Start of Records provided

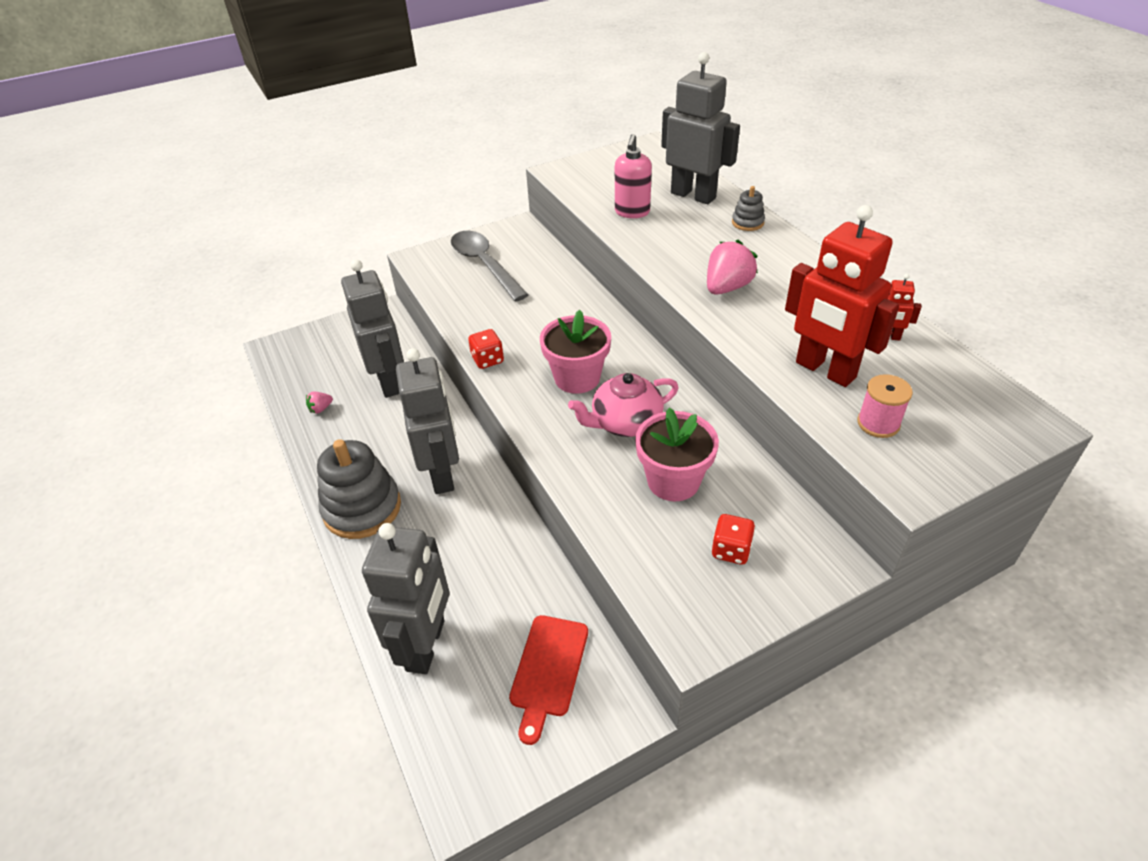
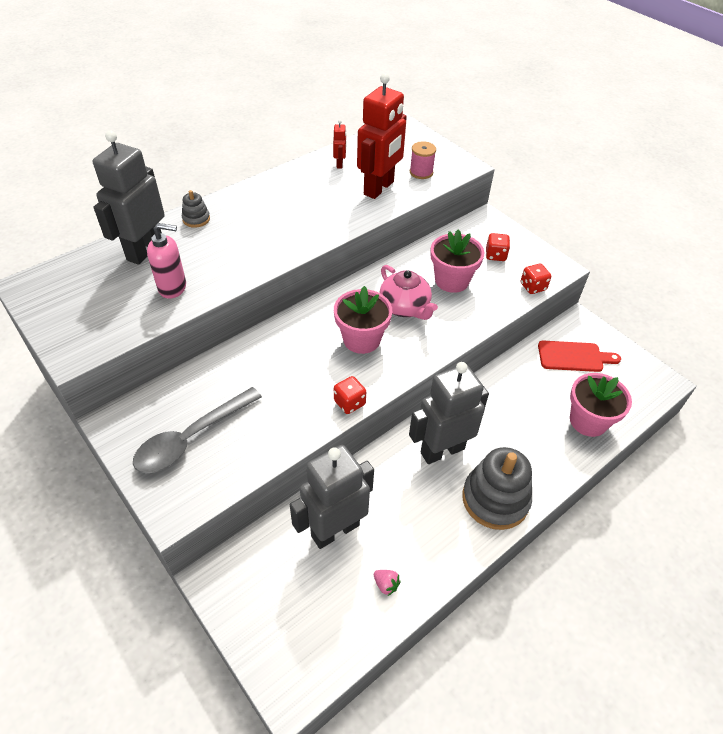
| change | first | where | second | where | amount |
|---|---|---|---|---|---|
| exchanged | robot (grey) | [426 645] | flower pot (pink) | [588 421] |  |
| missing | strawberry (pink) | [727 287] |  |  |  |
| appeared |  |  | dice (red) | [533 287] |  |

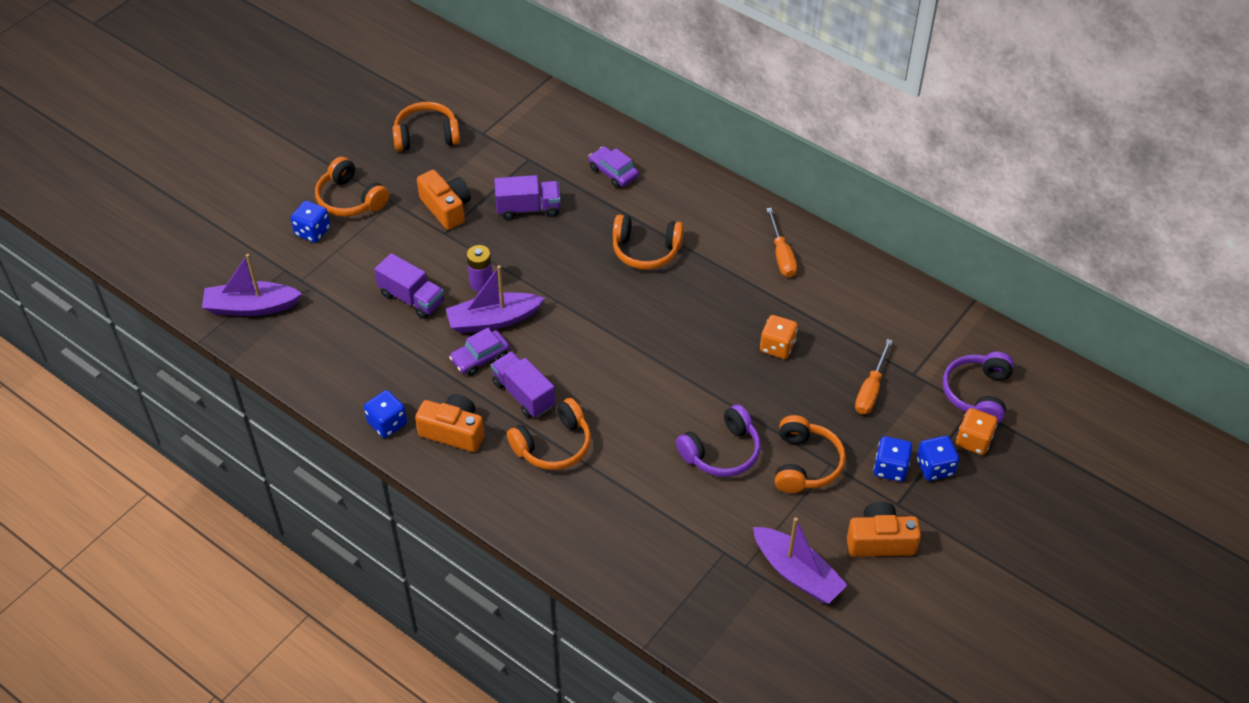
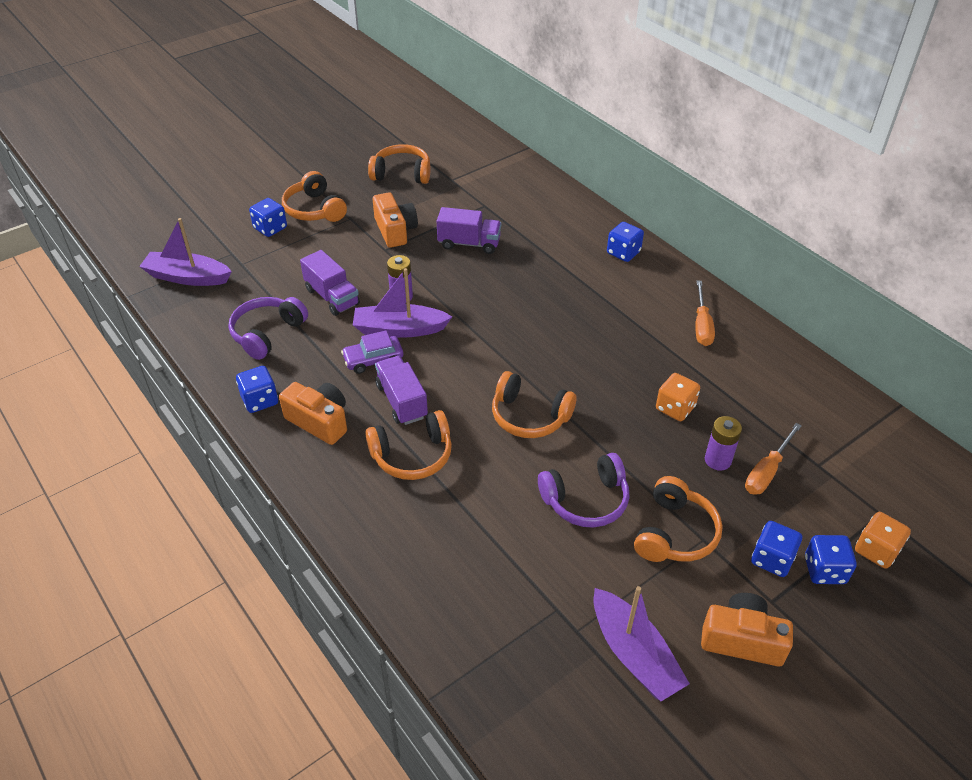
| change | first | where | second | where | amount |
|---|---|---|---|---|---|
| missing | car (purple) | [613 172] |  |  |  |
| relocated | headphones (orange) | [646 250] |  | [529 416] |  |
| relocated | headphones (purple) | [977 394] |  | [267 333] |  |
| appeared |  |  | dice (blue) | [623 253] |  |
| appeared |  |  | battery (purple) | [717 460] |  |

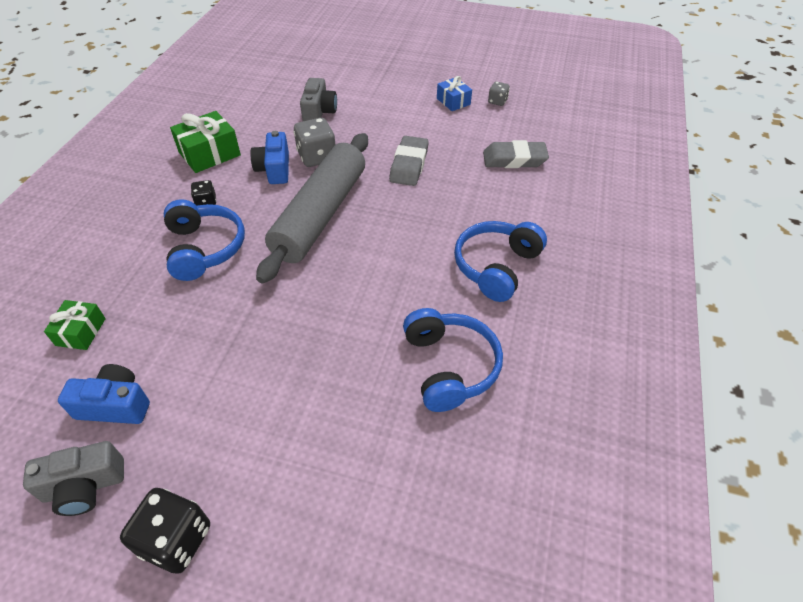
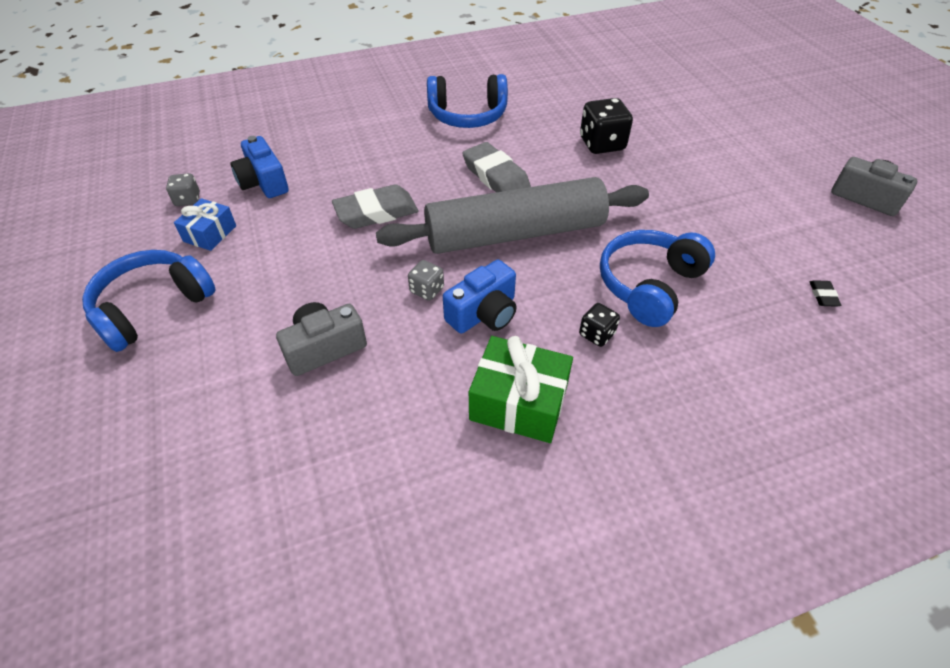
| change | first | where | second | where | amount |
|---|---|---|---|---|---|
| exchanged | gift (green) | [81 332] | eraser (black) | [823 296] |  |
| relocated | camera (blue) | [115 405] |  | [263 182] |  |
| relocated | dice (black) | [176 540] |  | [602 144] |  |
| size | dice (grey) | [317 157] |  | [427 290] | x0.55 |
| relocated | headphones (blue) | [449 366] |  | [152 307] |  |
| relocated | eraser (grey) | [514 159] |  | [496 176] |  |

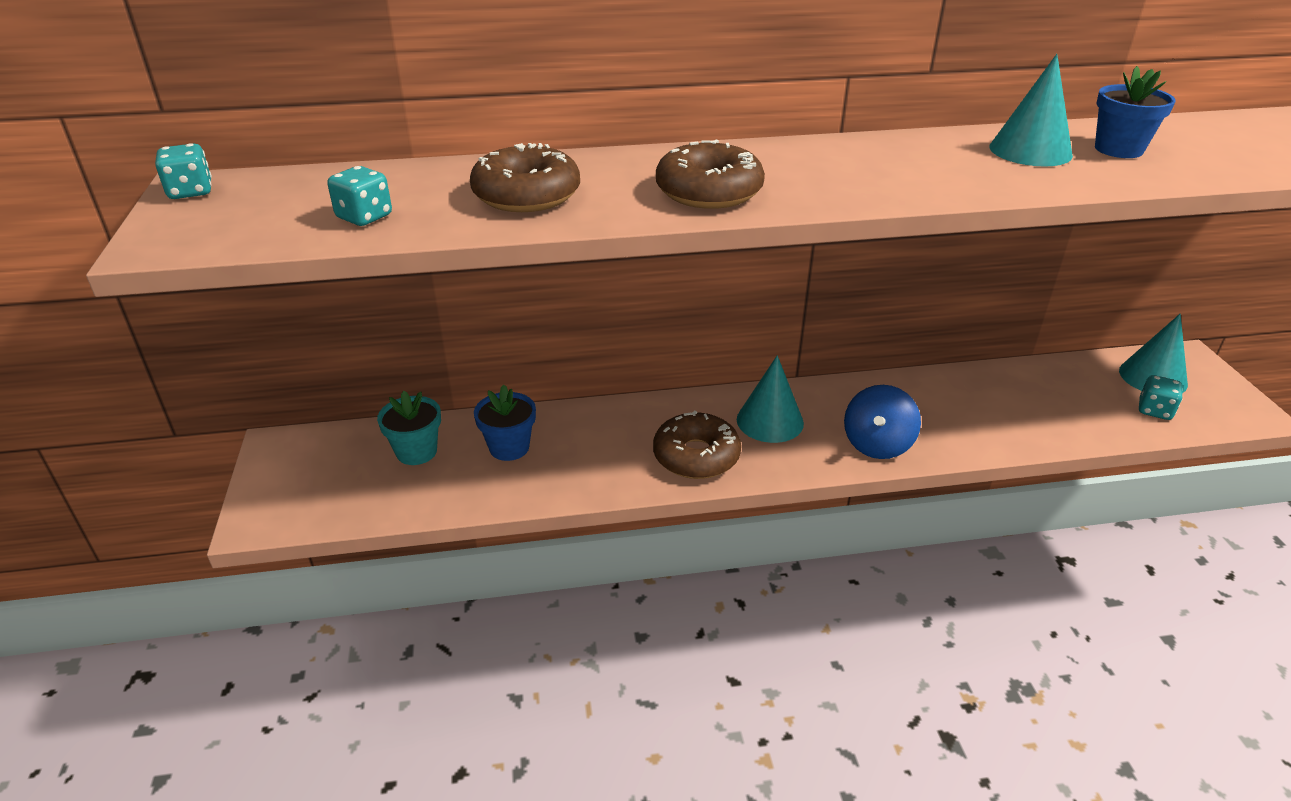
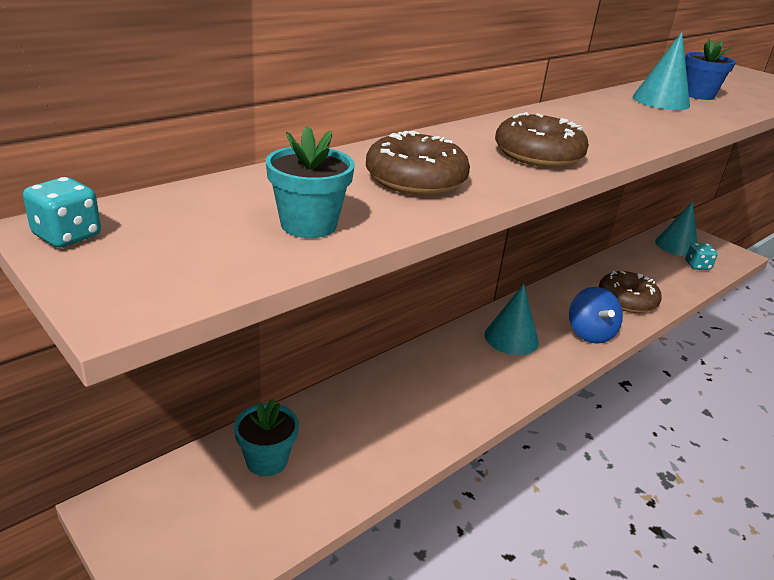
| change | first | where | second | where | amount |
|---|---|---|---|---|---|
| exchanged | dice (turquoise) | [364 217] | flower pot (turquoise) | [308 225] |  |
| missing | flower pot (blue) | [509 447] |  |  |  |
| relocated | donut (brown) | [696 456] |  | [627 300] |  |

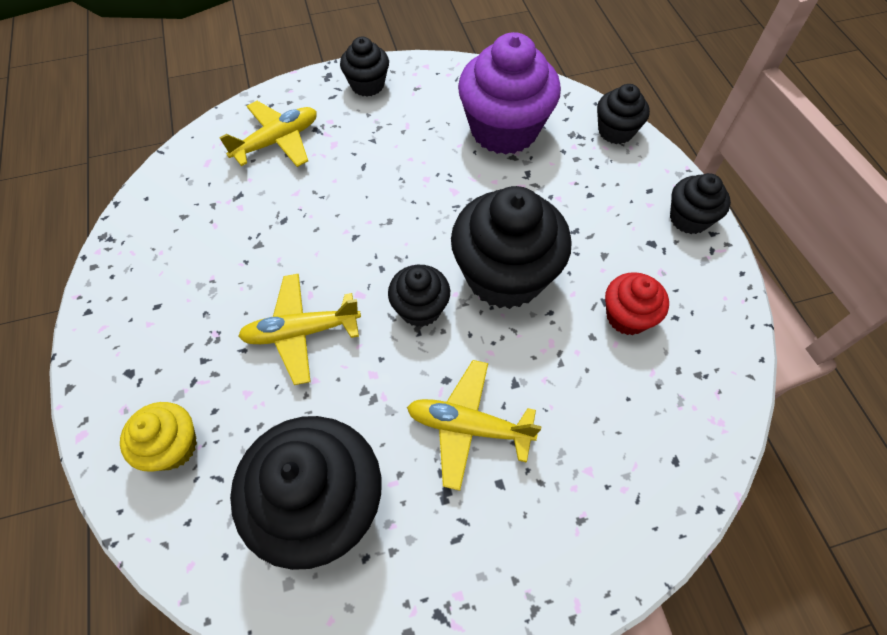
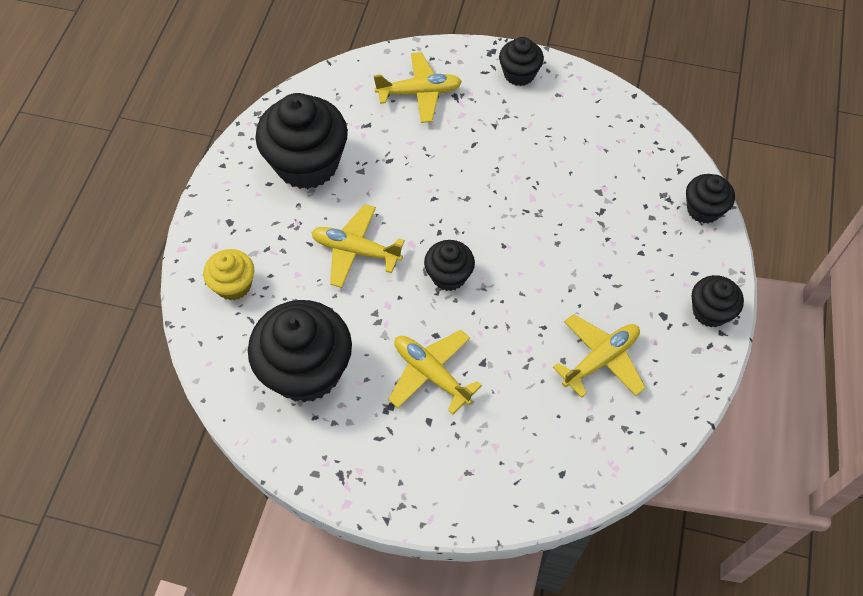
| change | first | where | second | where | amount |
|---|---|---|---|---|---|
| relocated | cupcake (black) | [504 275] |  | [307 164] |  |
| missing | cupcake (purple) | [504 130] |  |  |  |
| exchanged | cupcake (red) | [627 316] | plane (yellow) | [600 359] |  |

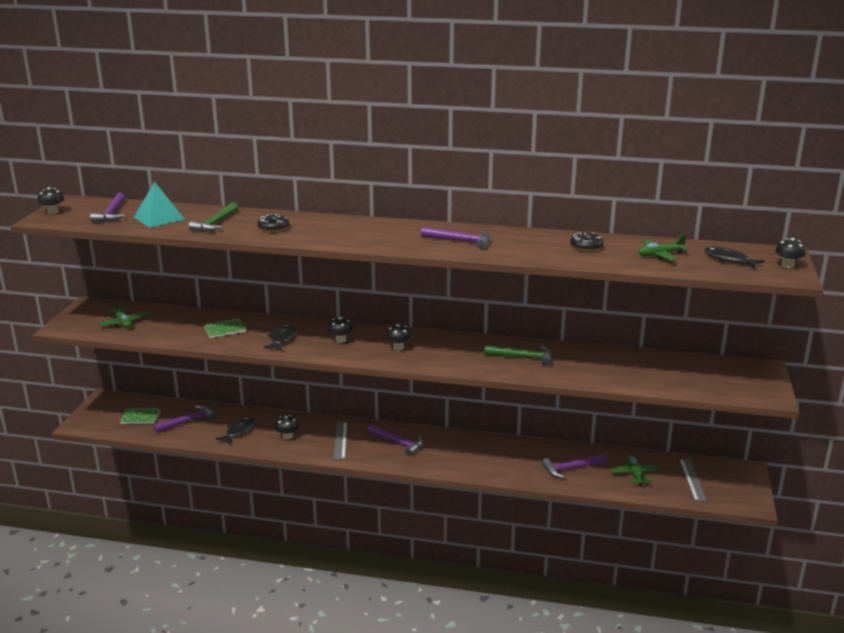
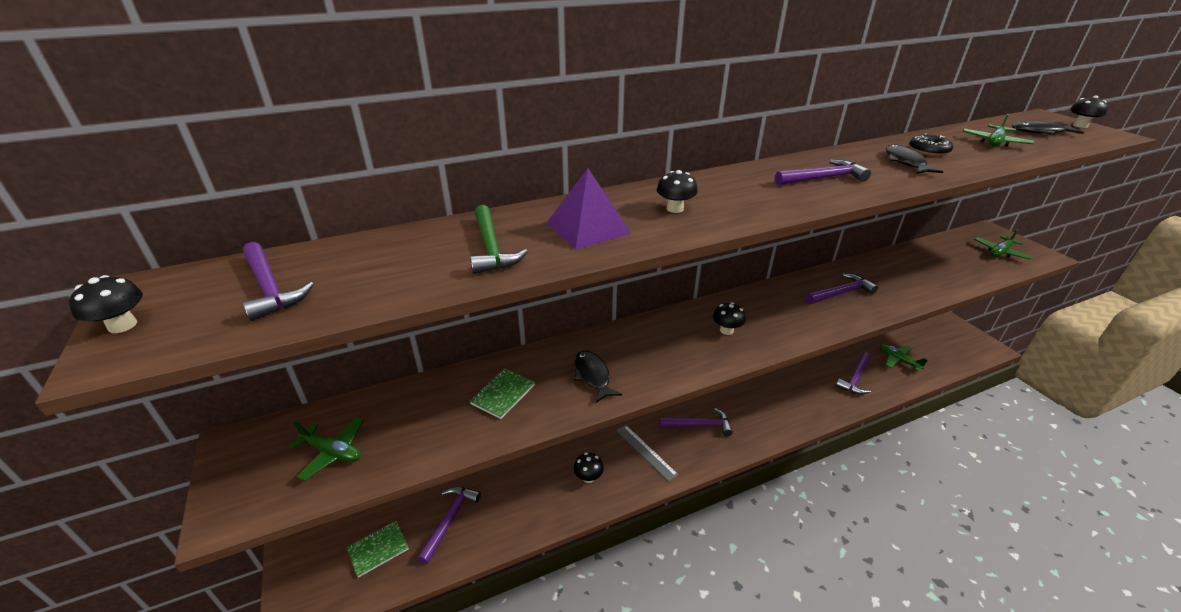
| change | first | where | second | where | amount |
|---|---|---|---|---|---|
| missing | pyramid (turquoise) | [159 218] |  |  |  |
| relocated | fish (black) | [239 431] |  | [905 162] |  |
| exchanged | donut (black) | [273 227] | pyramid (purple) | [588 228] |  |
| relocated | mushroom (black) | [340 340] |  | [675 209] |  |
| colour | hammer (green) | [523 357] | hammer (purple) | [841 293] |  |
| missing | ruler (grey) | [692 479] |  |  |  |
| appeared |  |  | plane (green) | [1000 252] |  |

End of Records provided

→ **Your instructions**
The answer must repeat every line of the listing exactly and leave the pictures out.

→ **Solution for this exercise**
| change | first | where | second | where | amount |
|---|---|---|---|---|---|
| exchanged | robot (grey) | [426 645] | flower pot (pink) | [588 421] |  |
| missing | strawberry (pink) | [727 287] |  |  |  |
| appeared |  |  | dice (red) | [533 287] |  |

| change | first | where | second | where | amount |
|---|---|---|---|---|---|
| missing | car (purple) | [613 172] |  |  |  |
| relocated | headphones (orange) | [646 250] |  | [529 416] |  |
| relocated | headphones (purple) | [977 394] |  | [267 333] |  |
| appeared |  |  | dice (blue) | [623 253] |  |
| appeared |  |  | battery (purple) | [717 460] |  |

| change | first | where | second | where | amount |
|---|---|---|---|---|---|
| exchanged | gift (green) | [81 332] | eraser (black) | [823 296] |  |
| relocated | camera (blue) | [115 405] |  | [263 182] |  |
| relocated | dice (black) | [176 540] |  | [602 144] |  |
| size | dice (grey) | [317 157] |  | [427 290] | x0.55 |
| relocated | headphones (blue) | [449 366] |  | [152 307] |  |
| relocated | eraser (grey) | [514 159] |  | [496 176] |  |

| change | first | where | second | where | amount |
|---|---|---|---|---|---|
| exchanged | dice (turquoise) | [364 217] | flower pot (turquoise) | [308 225] |  |
| missing | flower pot (blue) | [509 447] |  |  |  |
| relocated | donut (brown) | [696 456] |  | [627 300] |  |

| change | first | where | second | where | amount |
|---|---|---|---|---|---|
| relocated | cupcake (black) | [504 275] |  | [307 164] |  |
| missing | cupcake (purple) | [504 130] |  |  |  |
| exchanged | cupcake (red) | [627 316] | plane (yellow) | [600 359] |  |

| change | first | where | second | where | amount |
|---|---|---|---|---|---|
| missing | pyramid (turquoise) | [159 218] |  |  |  |
| relocated | fish (black) | [239 431] |  | [905 162] |  |
| exchanged | donut (black) | [273 227] | pyramid (purple) | [588 228] |  |
| relocated | mushroom (black) | [340 340] |  | [675 209] |  |
| colour | hammer (green) | [523 357] | hammer (purple) | [841 293] |  |
| missing | ruler (grey) | [692 479] |  |  |  |
| appeared |  |  | plane (green) | [1000 252] |  |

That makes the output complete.